What needs to be done: Please retype the entries below word for word, passing over every picture.

Spatial object tracking data:
□ □ □ □
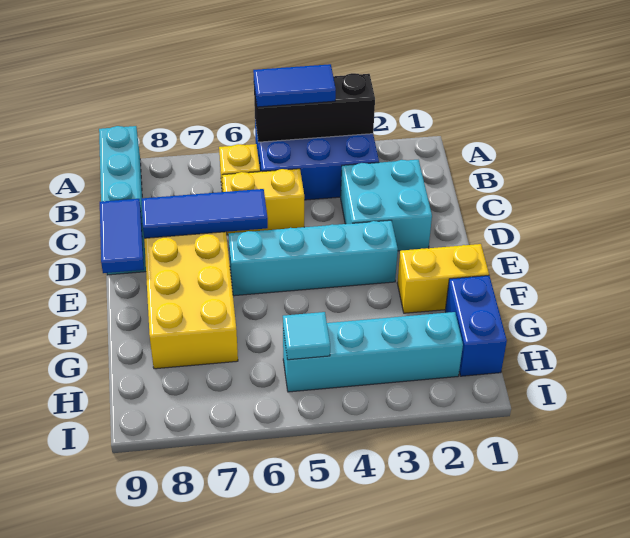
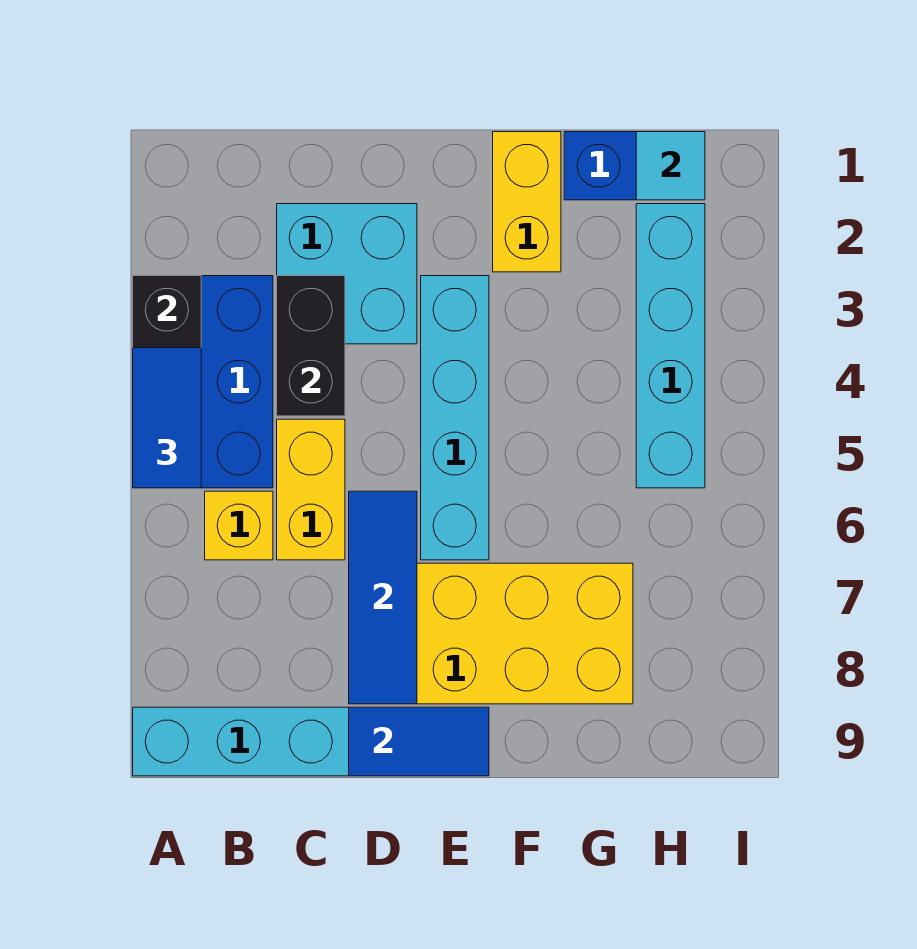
none -> black brick C3:C4 level 2
cyan tile H5 level 2 -> cyan tile H1 level 2

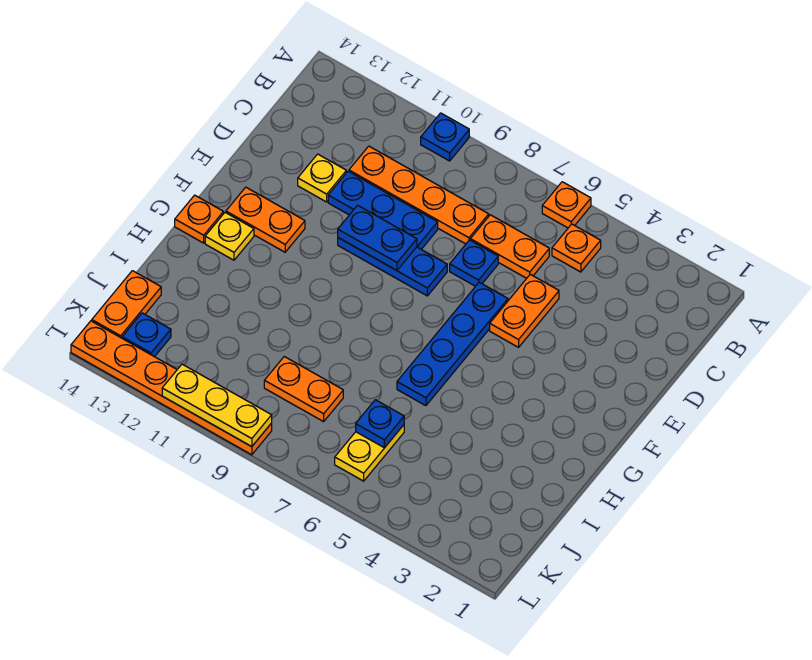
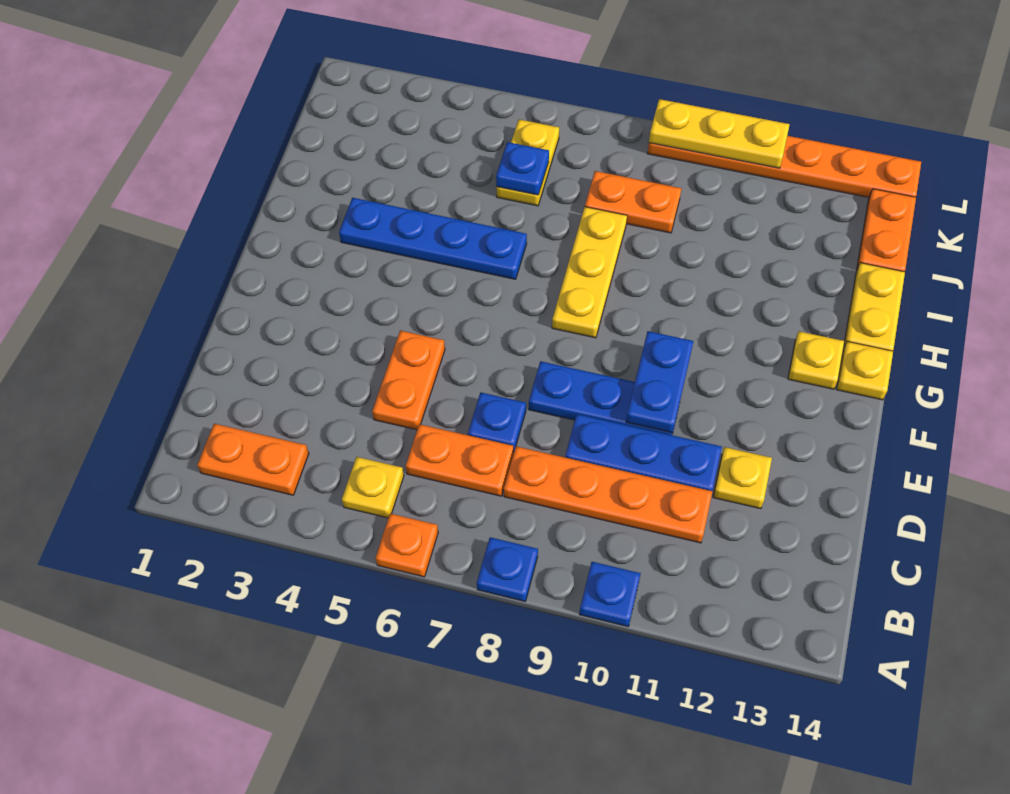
orange plate B5 level 1 -> yellow plate B5 level 1
blue plate E6:H6 level 1 -> blue plate H3:H6 level 1
blue plate E9:E10 level 2 -> blue plate E10:F10 level 2
orange plate F12:F13 level 1 -> orange plate B2:B3 level 1
none -> yellow plate G8:I8 level 1
orange plate G14 level 1 -> yellow plate G14 level 1
none -> yellow plate H14:I14 level 1
blue plate K13 level 1 -> blue plate A8 level 1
□ □ □ □
Result below:
none -> black brick C3:C4 level 2
cyan tile H5 level 2 -> cyan tile H1 level 2

orange plate B5 level 1 -> yellow plate B5 level 1
blue plate E6:H6 level 1 -> blue plate H3:H6 level 1
blue plate E9:E10 level 2 -> blue plate E10:F10 level 2
orange plate F12:F13 level 1 -> orange plate B2:B3 level 1
none -> yellow plate G8:I8 level 1
orange plate G14 level 1 -> yellow plate G14 level 1
none -> yellow plate H14:I14 level 1
blue plate K13 level 1 -> blue plate A8 level 1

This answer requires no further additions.